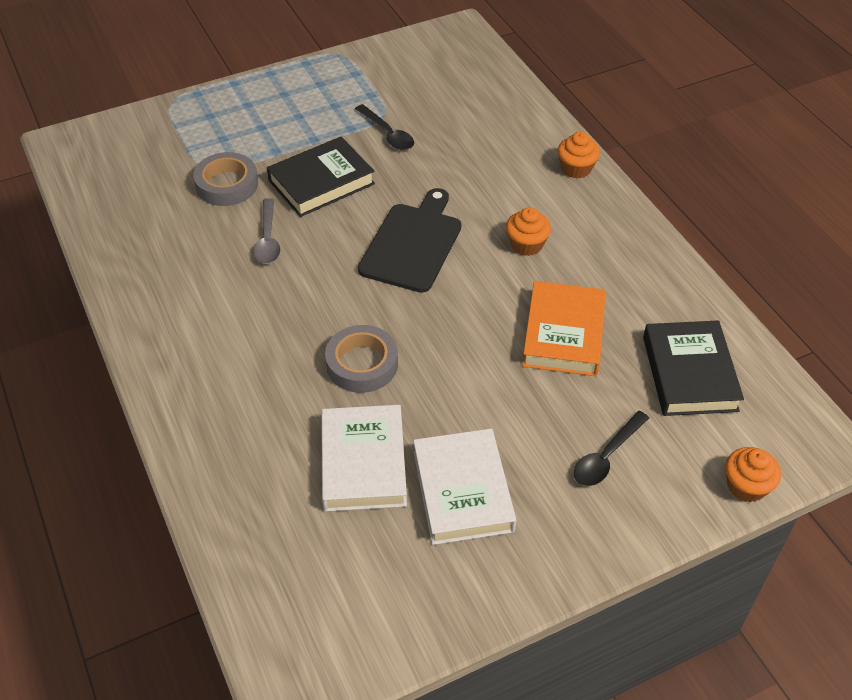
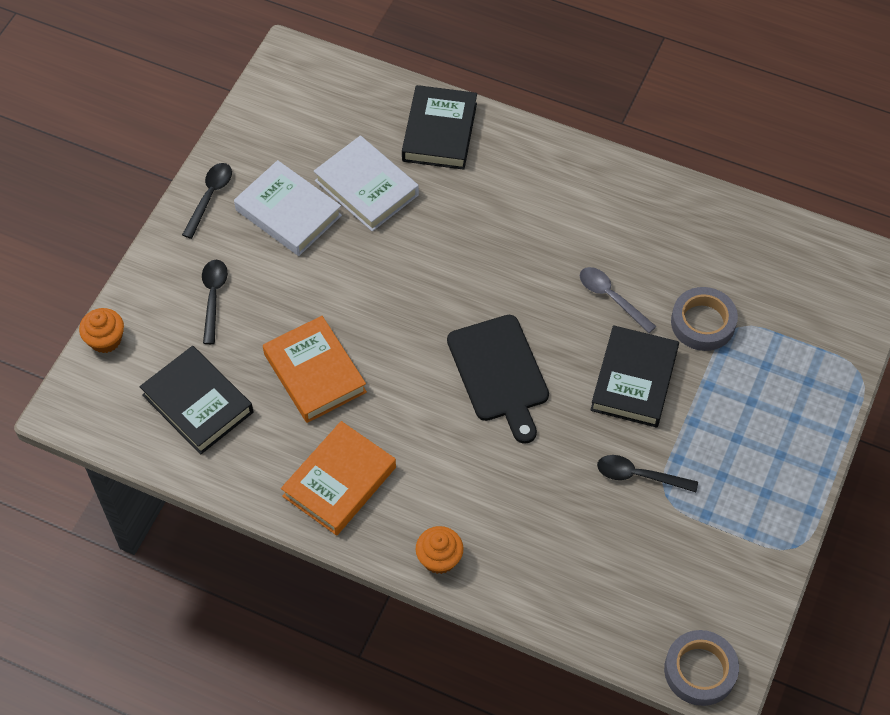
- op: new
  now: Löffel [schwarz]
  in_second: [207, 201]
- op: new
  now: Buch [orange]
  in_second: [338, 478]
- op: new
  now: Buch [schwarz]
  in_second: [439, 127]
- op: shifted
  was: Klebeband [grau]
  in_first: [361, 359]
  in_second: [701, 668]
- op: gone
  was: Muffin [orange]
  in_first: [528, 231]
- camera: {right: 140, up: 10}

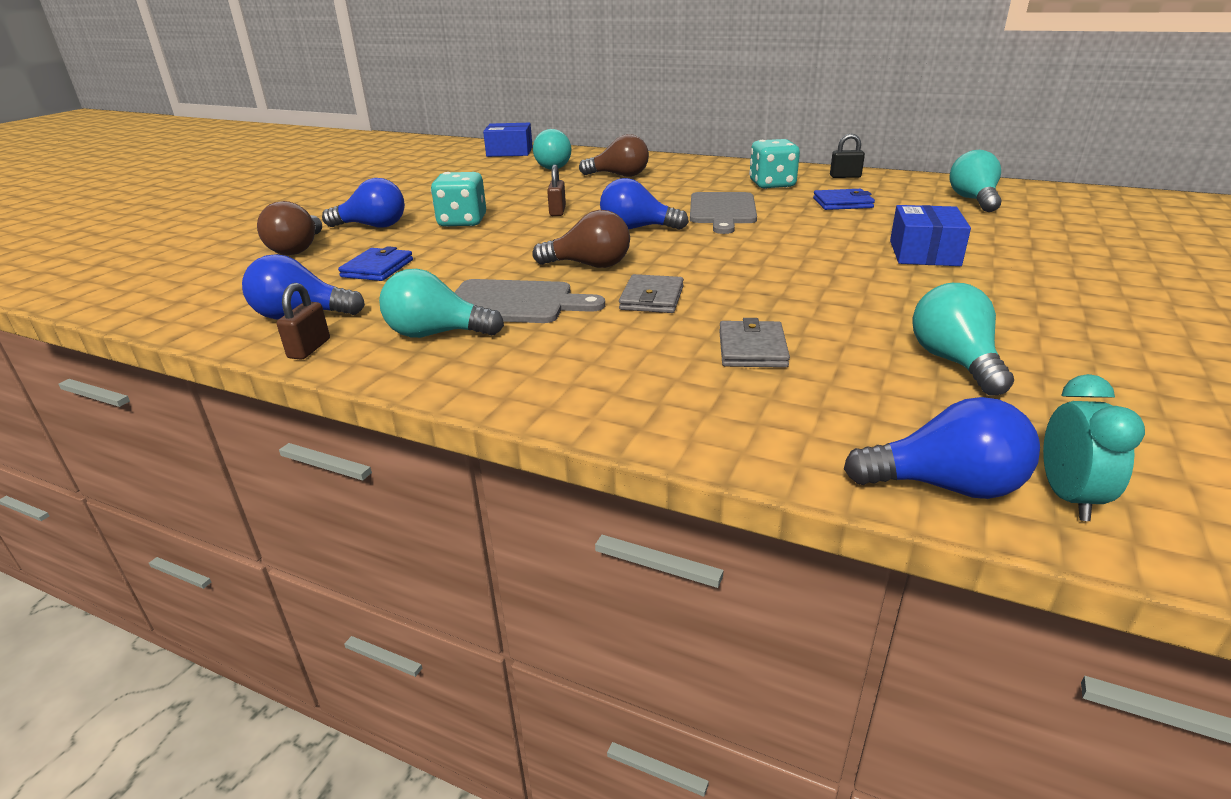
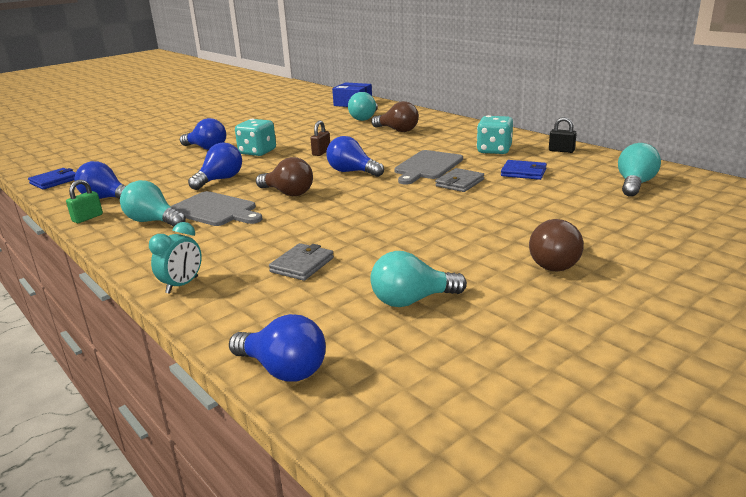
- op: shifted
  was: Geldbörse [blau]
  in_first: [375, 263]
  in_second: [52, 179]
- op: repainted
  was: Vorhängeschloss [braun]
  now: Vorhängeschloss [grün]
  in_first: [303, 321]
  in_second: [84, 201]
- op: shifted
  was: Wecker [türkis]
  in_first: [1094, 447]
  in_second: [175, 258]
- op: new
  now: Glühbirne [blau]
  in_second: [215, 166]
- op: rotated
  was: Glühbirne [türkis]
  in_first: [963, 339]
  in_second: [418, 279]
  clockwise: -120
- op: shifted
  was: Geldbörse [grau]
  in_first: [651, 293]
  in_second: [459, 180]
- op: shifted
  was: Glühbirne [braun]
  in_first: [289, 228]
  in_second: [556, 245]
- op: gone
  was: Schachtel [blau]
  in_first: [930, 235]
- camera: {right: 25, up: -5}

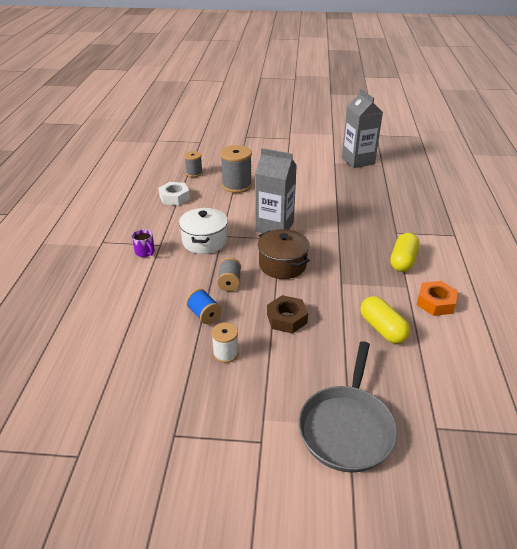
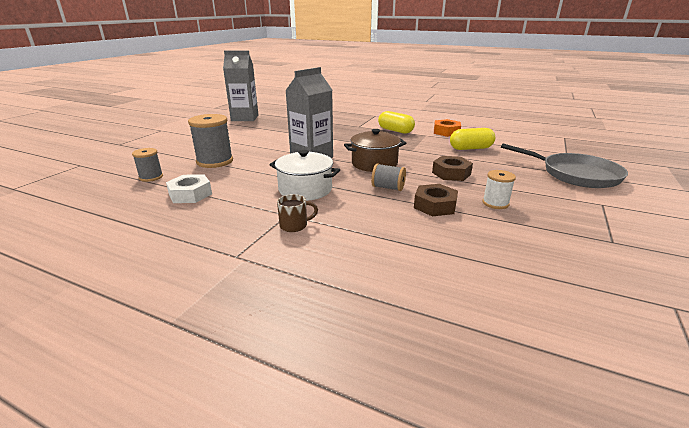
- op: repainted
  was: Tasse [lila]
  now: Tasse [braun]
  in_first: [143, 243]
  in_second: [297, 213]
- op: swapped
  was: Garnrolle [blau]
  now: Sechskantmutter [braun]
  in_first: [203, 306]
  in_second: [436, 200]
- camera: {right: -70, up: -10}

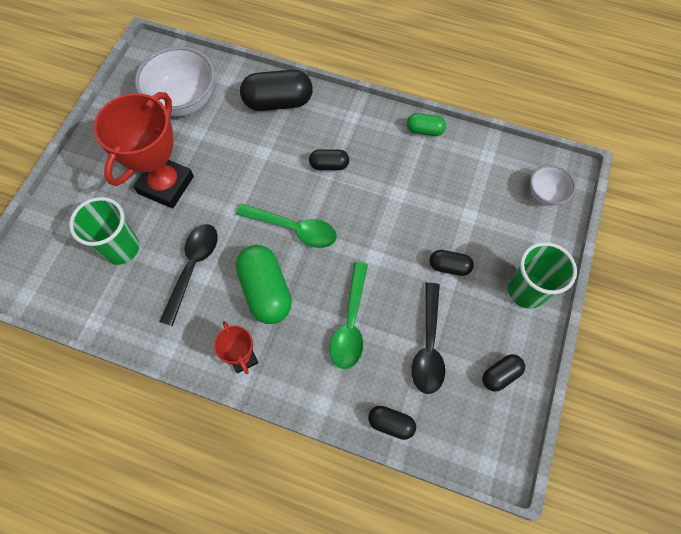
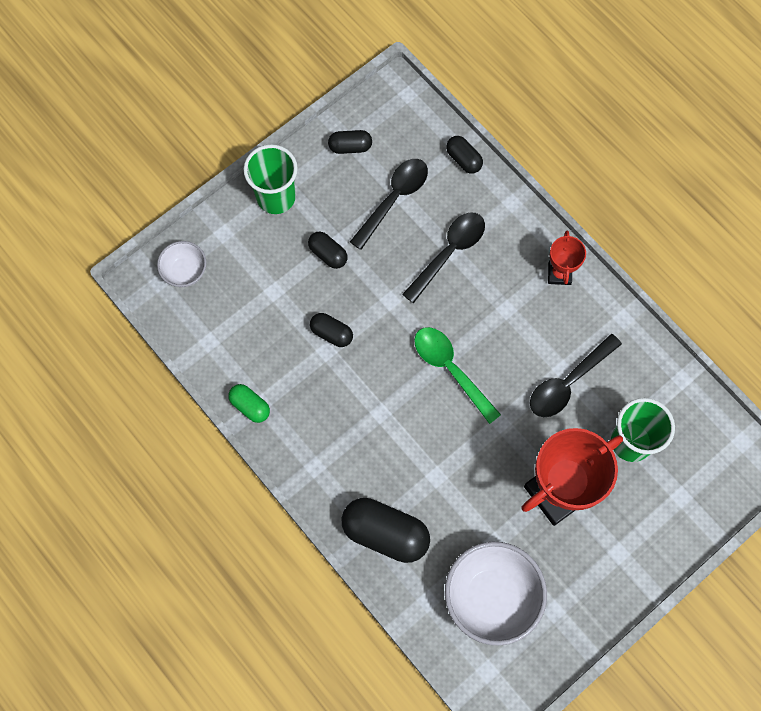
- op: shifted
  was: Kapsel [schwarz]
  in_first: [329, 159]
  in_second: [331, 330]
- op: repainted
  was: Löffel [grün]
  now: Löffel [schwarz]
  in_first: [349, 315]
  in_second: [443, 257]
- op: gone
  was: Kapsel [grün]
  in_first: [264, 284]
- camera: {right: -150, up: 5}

•••••

__WORK TO COMPLETE__
Output the entries above exactly, without their pictures.

__ANSWER SECTION__
- op: new
  now: Löffel [schwarz]
  in_second: [207, 201]
- op: new
  now: Buch [orange]
  in_second: [338, 478]
- op: new
  now: Buch [schwarz]
  in_second: [439, 127]
- op: shifted
  was: Klebeband [grau]
  in_first: [361, 359]
  in_second: [701, 668]
- op: gone
  was: Muffin [orange]
  in_first: [528, 231]
- camera: {right: 140, up: 10}

- op: shifted
  was: Geldbörse [blau]
  in_first: [375, 263]
  in_second: [52, 179]
- op: repainted
  was: Vorhängeschloss [braun]
  now: Vorhängeschloss [grün]
  in_first: [303, 321]
  in_second: [84, 201]
- op: shifted
  was: Wecker [türkis]
  in_first: [1094, 447]
  in_second: [175, 258]
- op: new
  now: Glühbirne [blau]
  in_second: [215, 166]
- op: rotated
  was: Glühbirne [türkis]
  in_first: [963, 339]
  in_second: [418, 279]
  clockwise: -120
- op: shifted
  was: Geldbörse [grau]
  in_first: [651, 293]
  in_second: [459, 180]
- op: shifted
  was: Glühbirne [braun]
  in_first: [289, 228]
  in_second: [556, 245]
- op: gone
  was: Schachtel [blau]
  in_first: [930, 235]
- camera: {right: 25, up: -5}

- op: repainted
  was: Tasse [lila]
  now: Tasse [braun]
  in_first: [143, 243]
  in_second: [297, 213]
- op: swapped
  was: Garnrolle [blau]
  now: Sechskantmutter [braun]
  in_first: [203, 306]
  in_second: [436, 200]
- camera: {right: -70, up: -10}

- op: shifted
  was: Kapsel [schwarz]
  in_first: [329, 159]
  in_second: [331, 330]
- op: repainted
  was: Löffel [grün]
  now: Löffel [schwarz]
  in_first: [349, 315]
  in_second: [443, 257]
- op: gone
  was: Kapsel [grün]
  in_first: [264, 284]
- camera: {right: -150, up: 5}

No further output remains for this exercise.